| Work to complete |
Range to reproduce from the entries below: the line with "Cabin Monitor: [336,315,619,517]", the line with "route49.js: [156,608,181,640] ->", and every line in between. Give them exactly and give nothing else.

| Working data |
━━━━━━━━━━━━━━━━━━━━━━━━━━━━━━
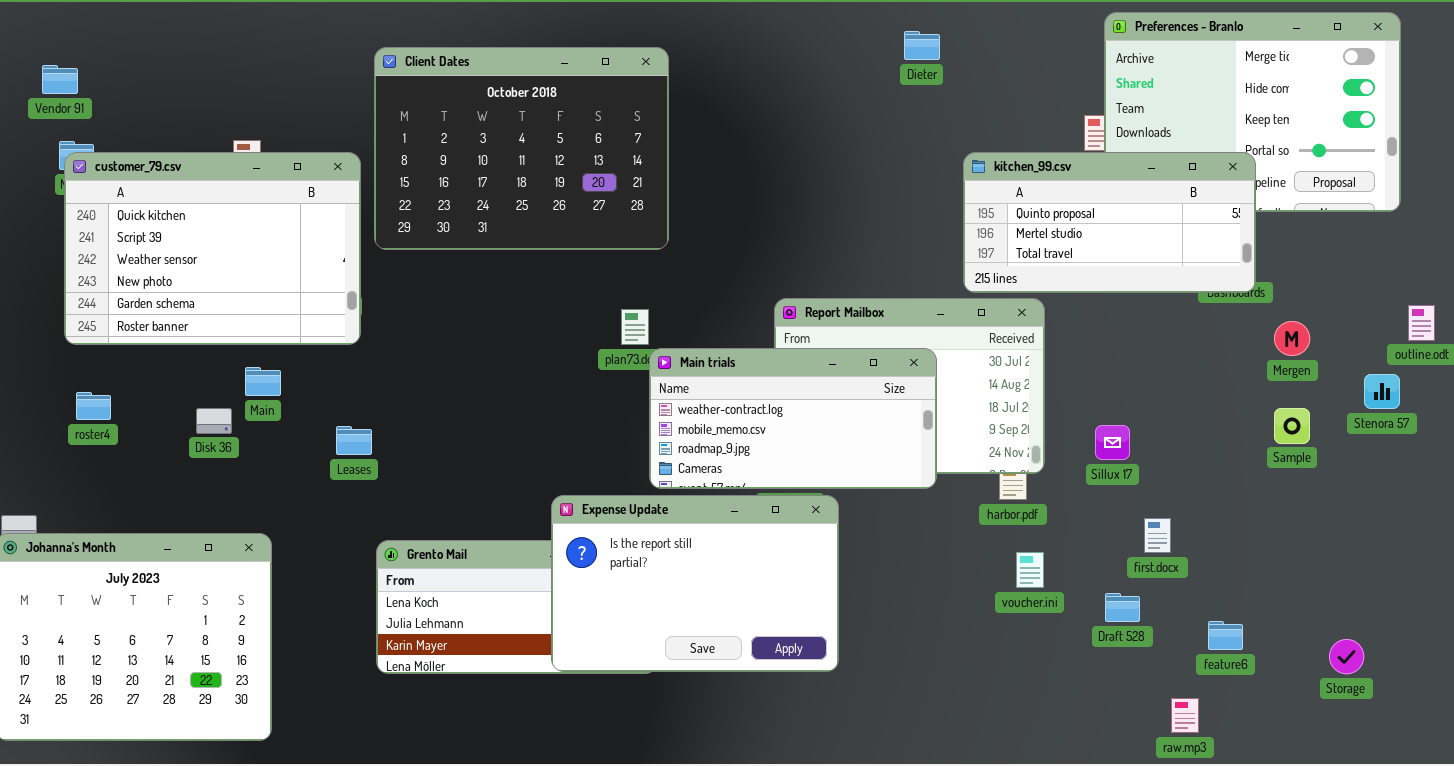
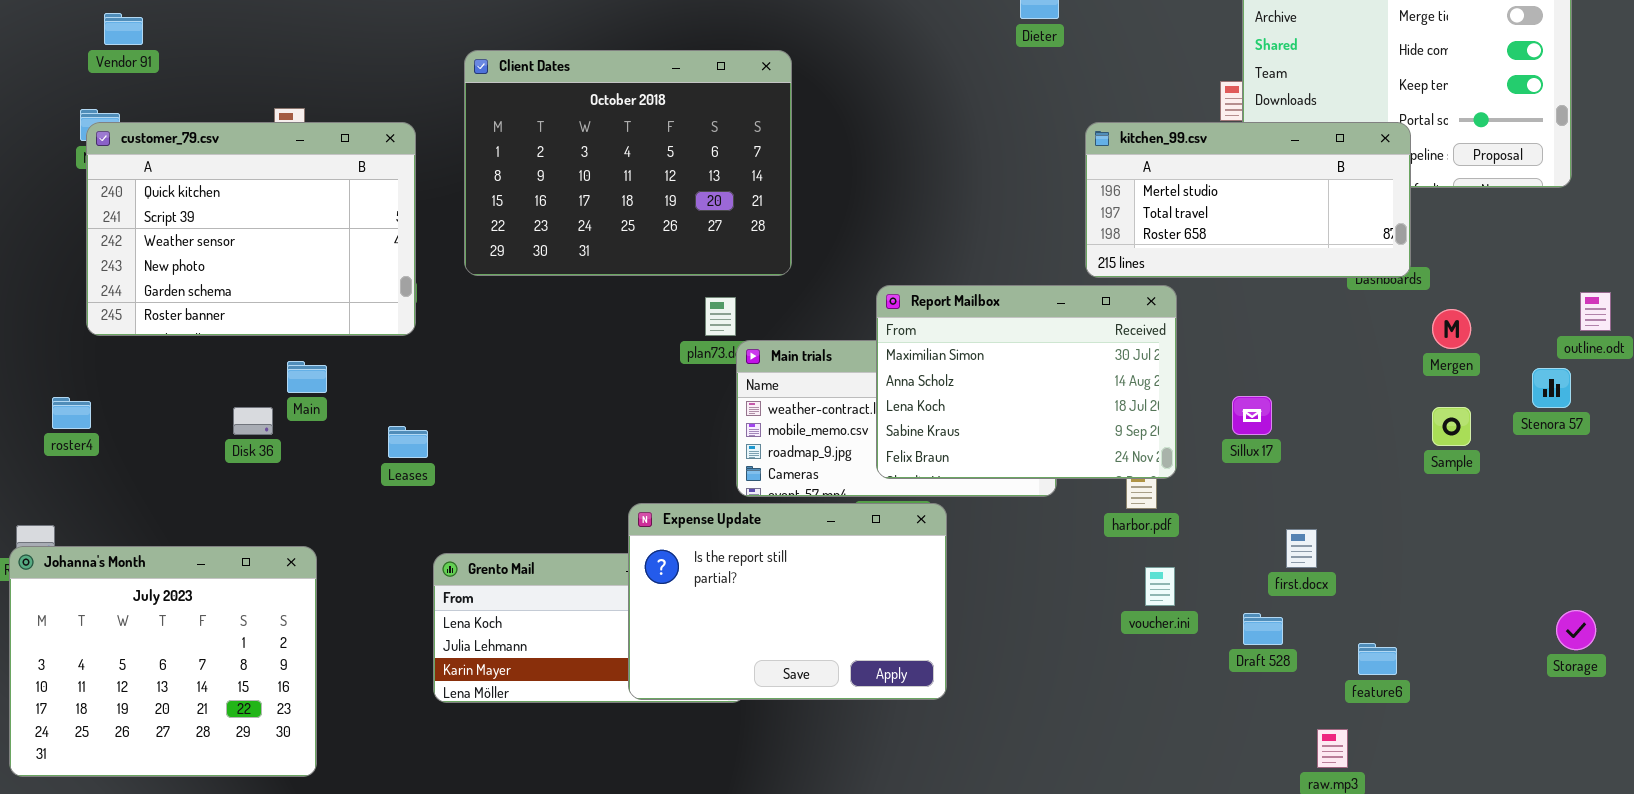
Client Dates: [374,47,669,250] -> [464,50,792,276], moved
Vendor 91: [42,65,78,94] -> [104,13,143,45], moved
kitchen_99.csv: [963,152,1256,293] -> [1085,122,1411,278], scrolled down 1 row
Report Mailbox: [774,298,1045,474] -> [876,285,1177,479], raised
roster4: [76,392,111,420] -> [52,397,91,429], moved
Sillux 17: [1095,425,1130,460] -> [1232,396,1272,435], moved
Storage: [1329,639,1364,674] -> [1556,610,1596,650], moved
━━━━━━━━━━━━━━━━━━━━━━━━━━━━━━
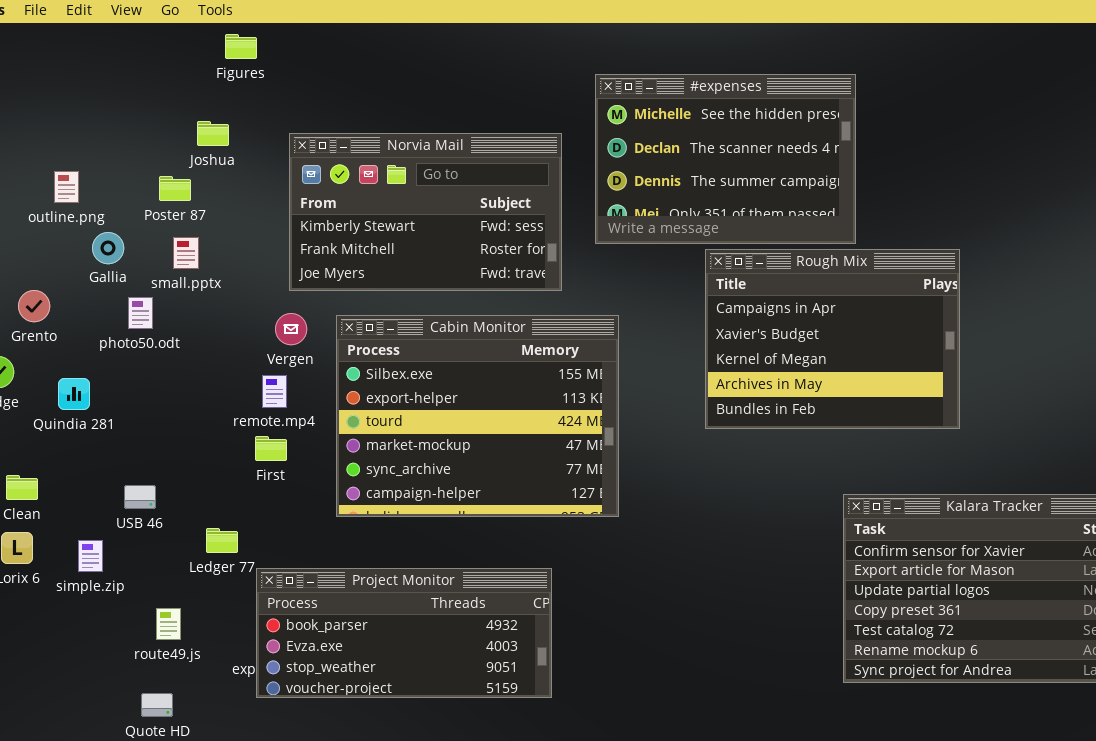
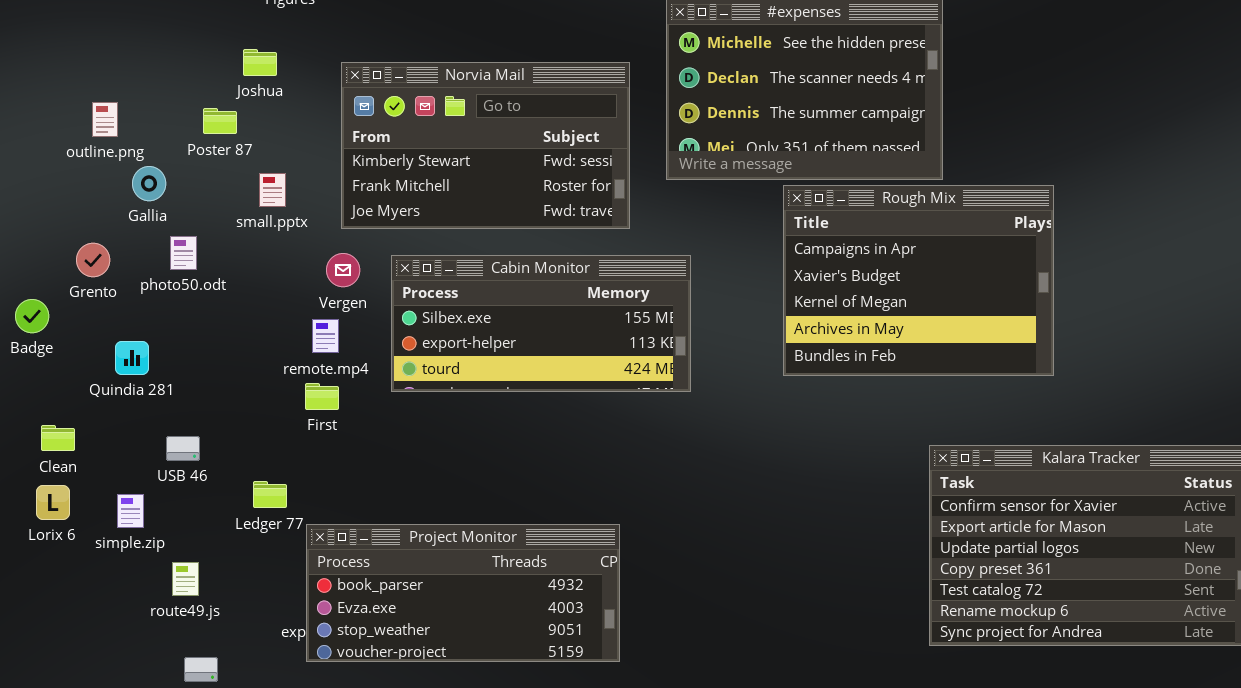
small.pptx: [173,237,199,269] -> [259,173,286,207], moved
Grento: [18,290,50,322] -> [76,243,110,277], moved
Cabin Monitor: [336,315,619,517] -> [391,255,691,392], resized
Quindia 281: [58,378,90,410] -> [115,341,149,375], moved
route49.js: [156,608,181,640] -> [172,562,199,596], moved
━━━━━━━━━━━━━━━━━━━━━━━━━━━━━━
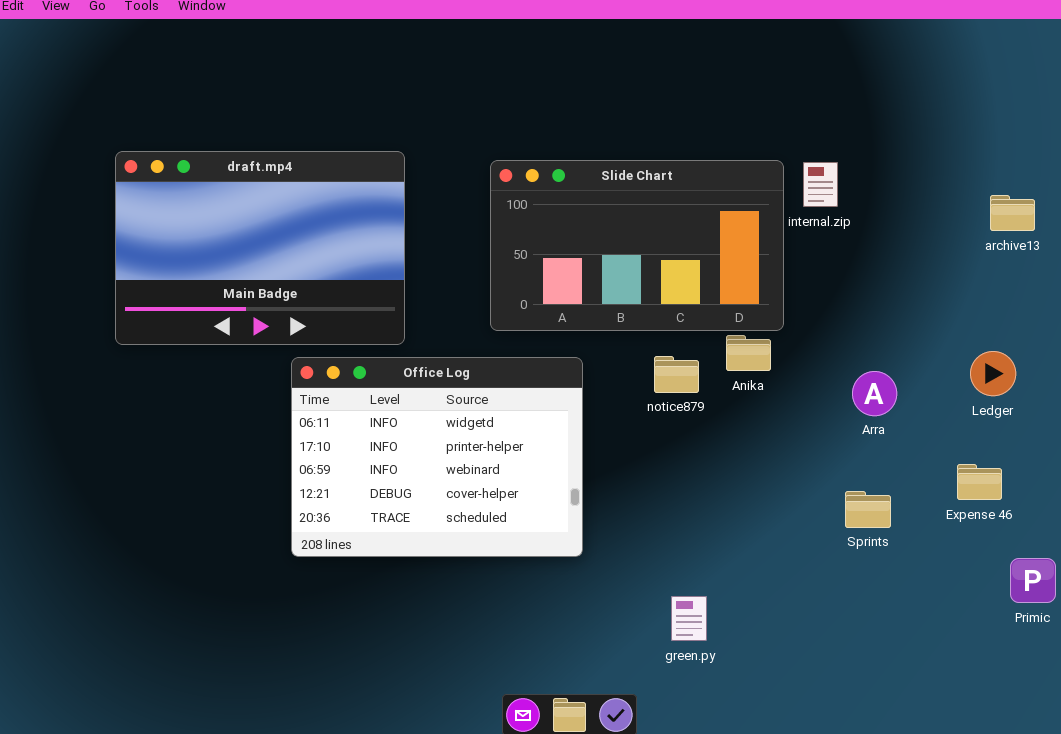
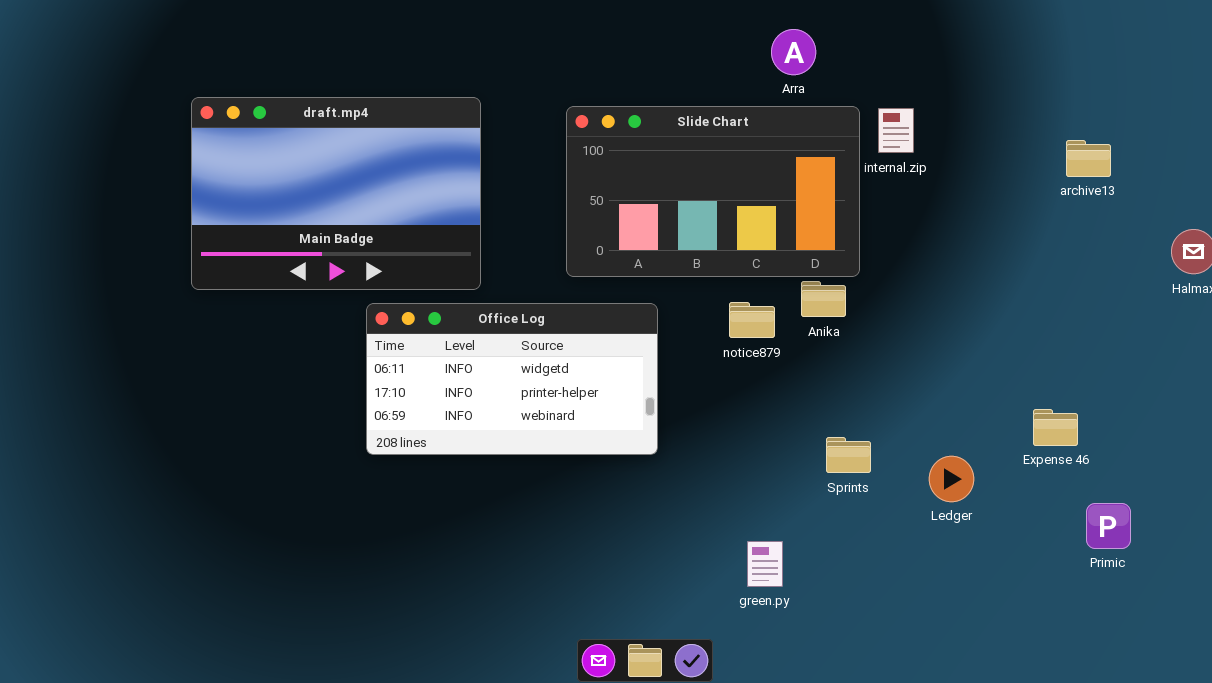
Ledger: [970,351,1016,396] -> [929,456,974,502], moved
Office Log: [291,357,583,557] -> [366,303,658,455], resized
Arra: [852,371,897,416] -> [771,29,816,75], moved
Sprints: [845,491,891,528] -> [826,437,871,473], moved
━━━━━━━━━━━━━━━━━━━━━━━━━━━━━━
| Expected answer |
Cabin Monitor: [336,315,619,517] -> [391,255,691,392], resized
Quindia 281: [58,378,90,410] -> [115,341,149,375], moved
route49.js: [156,608,181,640] -> [172,562,199,596], moved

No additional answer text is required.